***** LISTED RECORDS *****
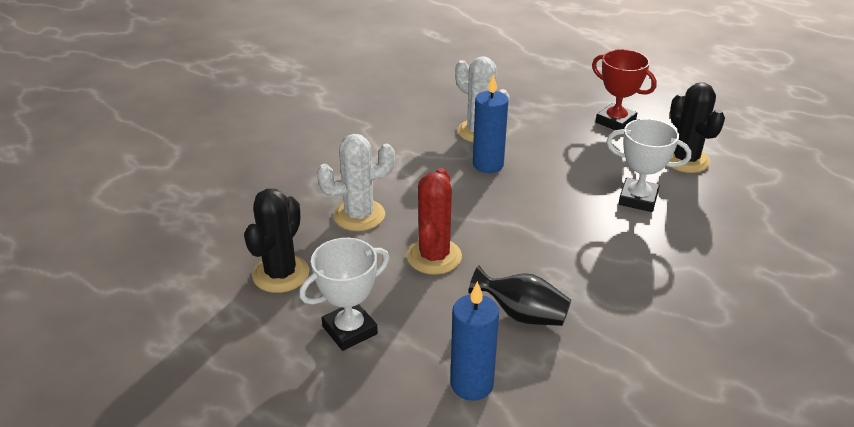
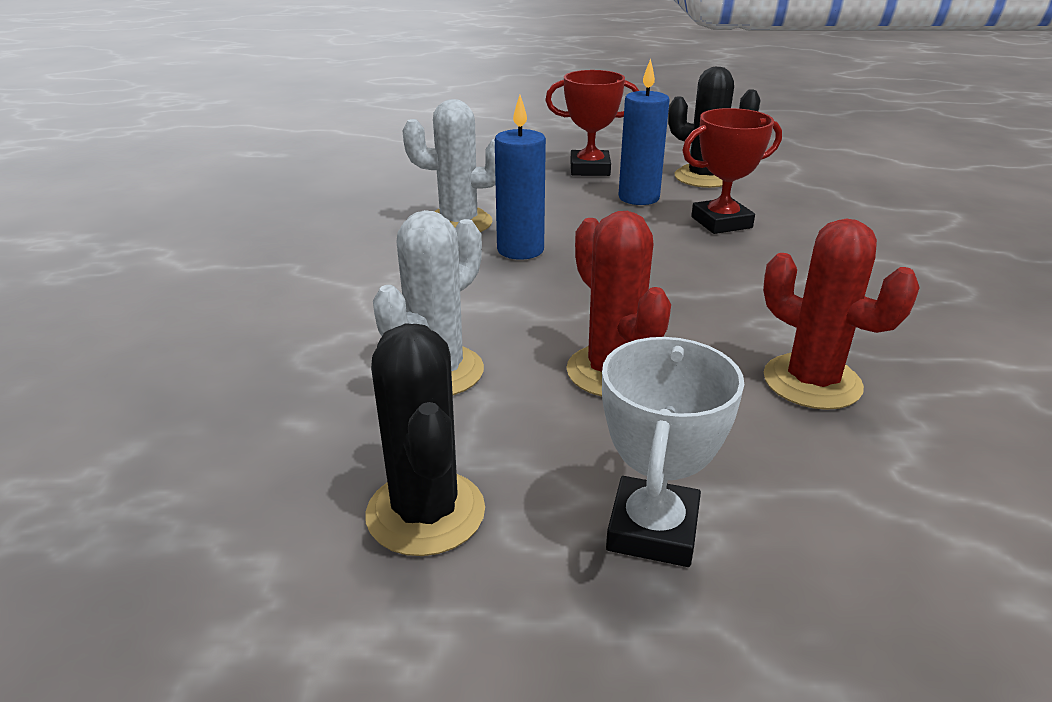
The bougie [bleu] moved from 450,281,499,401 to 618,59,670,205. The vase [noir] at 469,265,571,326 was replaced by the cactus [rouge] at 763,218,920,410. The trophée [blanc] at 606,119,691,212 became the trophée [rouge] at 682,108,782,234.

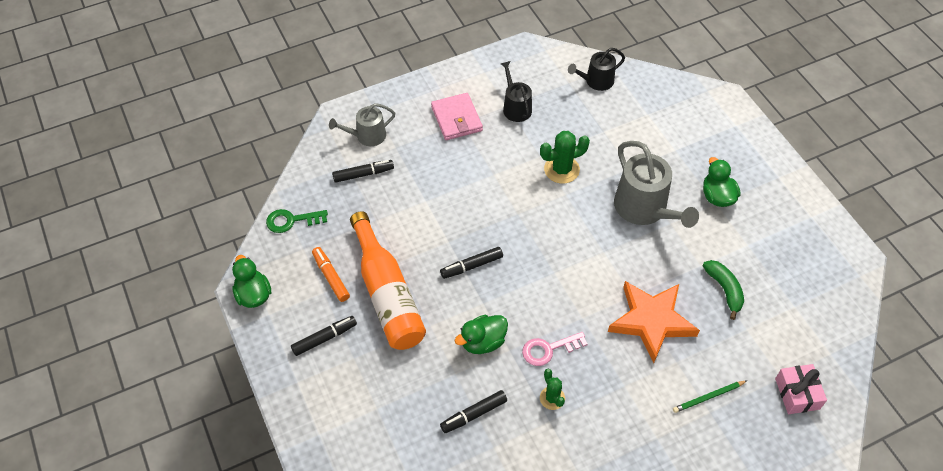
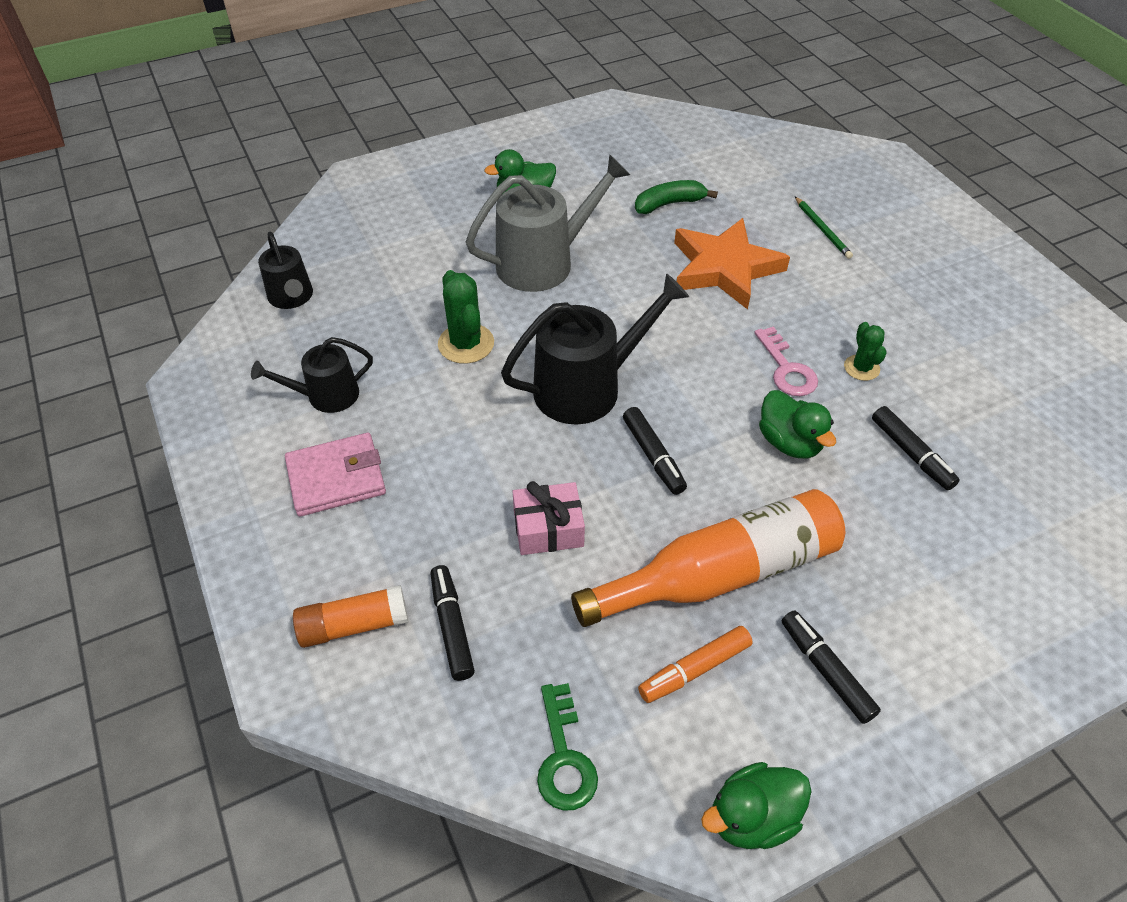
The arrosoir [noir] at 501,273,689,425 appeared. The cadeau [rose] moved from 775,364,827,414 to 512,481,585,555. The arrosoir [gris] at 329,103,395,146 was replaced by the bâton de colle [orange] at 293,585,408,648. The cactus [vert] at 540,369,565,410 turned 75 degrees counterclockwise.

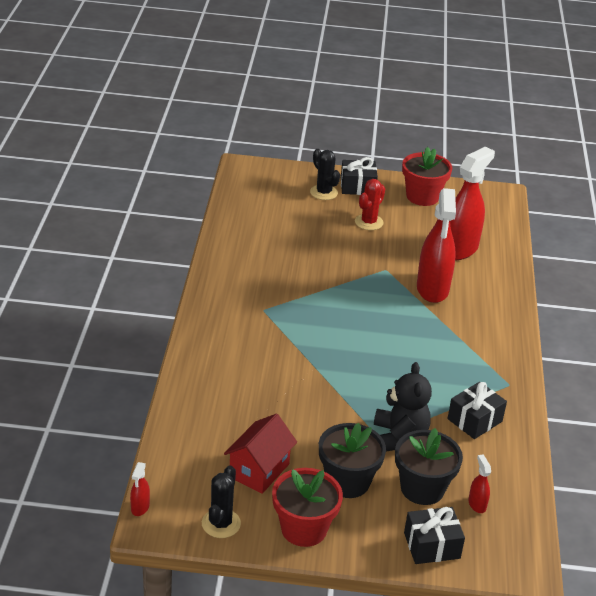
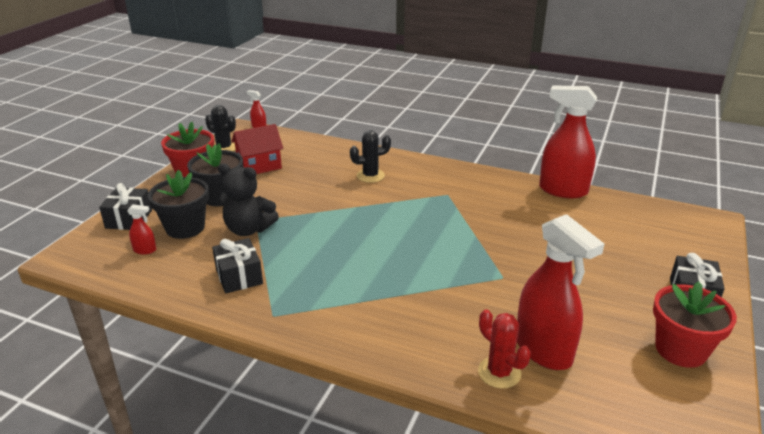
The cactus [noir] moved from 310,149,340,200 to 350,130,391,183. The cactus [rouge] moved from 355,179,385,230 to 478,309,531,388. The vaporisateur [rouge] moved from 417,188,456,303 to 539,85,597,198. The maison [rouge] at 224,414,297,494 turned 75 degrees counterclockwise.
*****
***** LISTED RECORDS *****
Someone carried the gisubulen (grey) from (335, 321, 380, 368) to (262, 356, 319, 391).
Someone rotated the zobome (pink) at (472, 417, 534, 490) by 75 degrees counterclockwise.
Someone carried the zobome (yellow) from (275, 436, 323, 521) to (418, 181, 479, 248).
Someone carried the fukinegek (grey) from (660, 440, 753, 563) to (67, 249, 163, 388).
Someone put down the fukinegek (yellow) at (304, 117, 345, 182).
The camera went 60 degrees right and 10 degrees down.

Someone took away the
*****
***** LISTED RECORDS *****
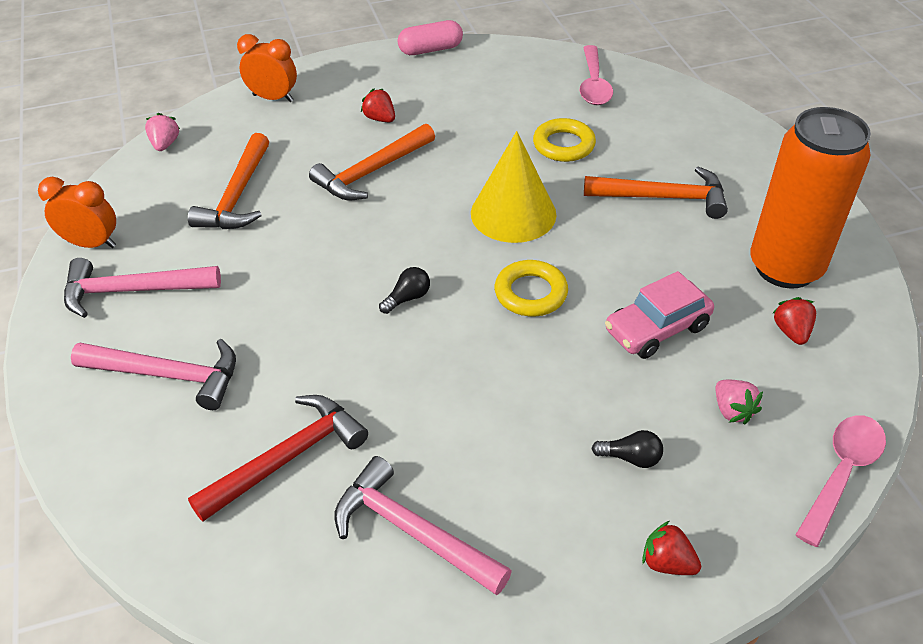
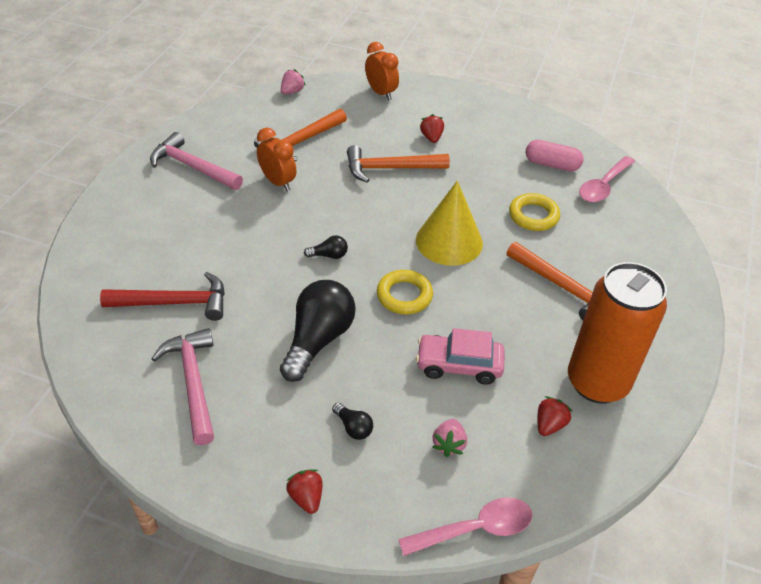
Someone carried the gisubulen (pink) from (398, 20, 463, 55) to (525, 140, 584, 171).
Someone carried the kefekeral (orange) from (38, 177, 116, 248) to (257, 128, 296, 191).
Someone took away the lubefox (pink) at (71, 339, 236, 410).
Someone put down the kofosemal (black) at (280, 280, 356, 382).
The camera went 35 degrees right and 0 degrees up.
*****
• _PROBLEM TO SOLVE_:
Determine how many lines above contain "zobome" and respond with that number only.

• _THE ANSWER_:
2